◆ WORK TASK: Output the data below exactly, images excluded.

◆ RAW DATA:

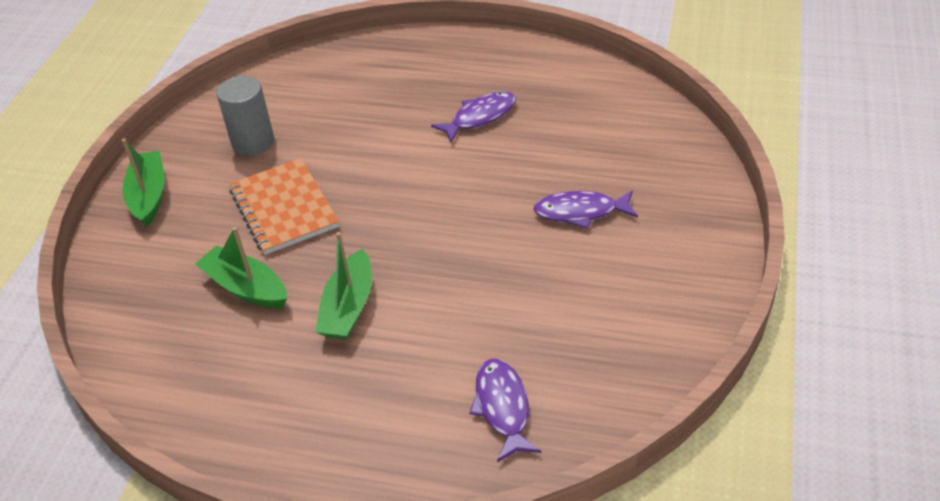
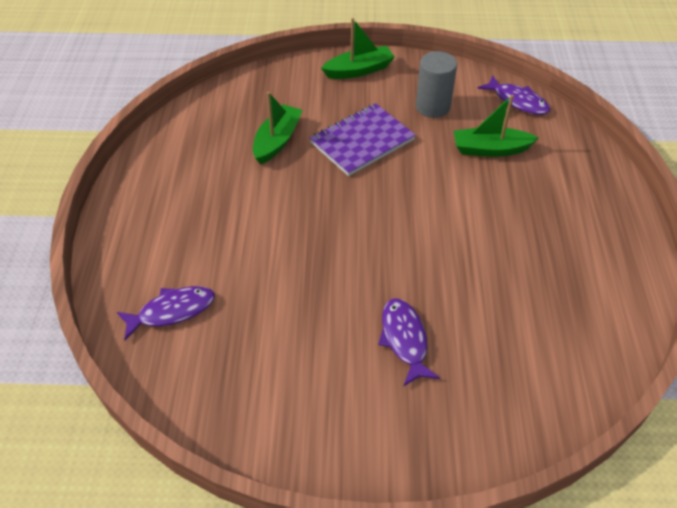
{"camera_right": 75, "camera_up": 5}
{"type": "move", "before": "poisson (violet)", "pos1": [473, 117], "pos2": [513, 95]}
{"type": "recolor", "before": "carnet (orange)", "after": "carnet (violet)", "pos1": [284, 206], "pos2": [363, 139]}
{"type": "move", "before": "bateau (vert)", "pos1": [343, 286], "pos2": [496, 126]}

◆ RESULT FOR THIS EXERCISE:
{"camera_right": 75, "camera_up": 5}
{"type": "move", "before": "poisson (violet)", "pos1": [473, 117], "pos2": [513, 95]}
{"type": "recolor", "before": "carnet (orange)", "after": "carnet (violet)", "pos1": [284, 206], "pos2": [363, 139]}
{"type": "move", "before": "bateau (vert)", "pos1": [343, 286], "pos2": [496, 126]}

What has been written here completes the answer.